Would you retype the listing word for word, skipping its pictures?
** Data block follows **
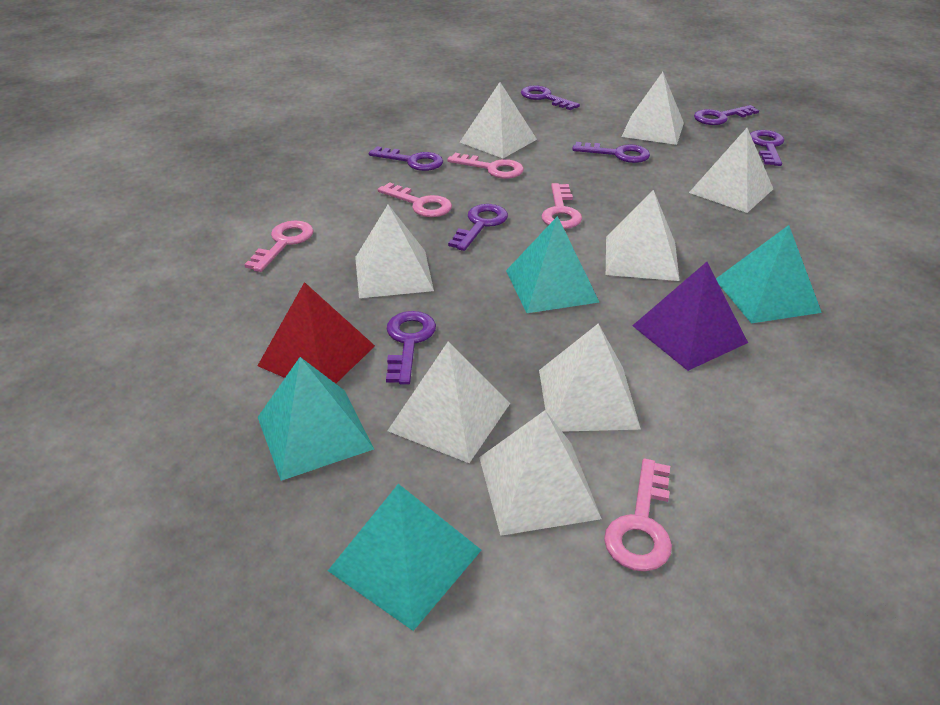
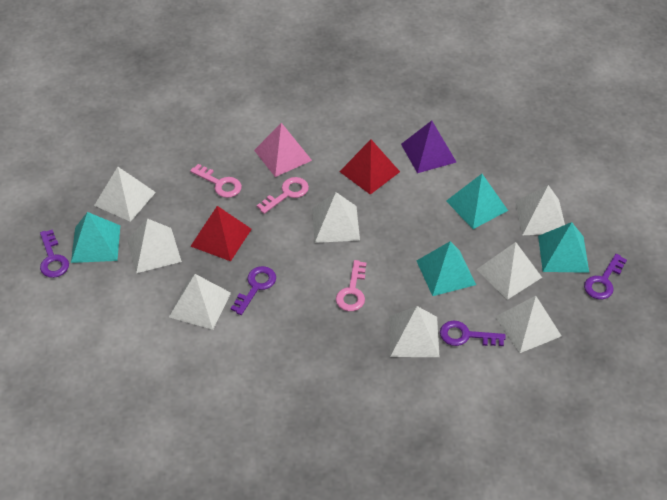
pink key: 5 -> 3
pink pyramid: 0 -> 1
purple key: 7 -> 4
red pyramid: 1 -> 2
** End of Data block **
◆ Written response:
pink key: 5 -> 3
pink pyramid: 0 -> 1
purple key: 7 -> 4
red pyramid: 1 -> 2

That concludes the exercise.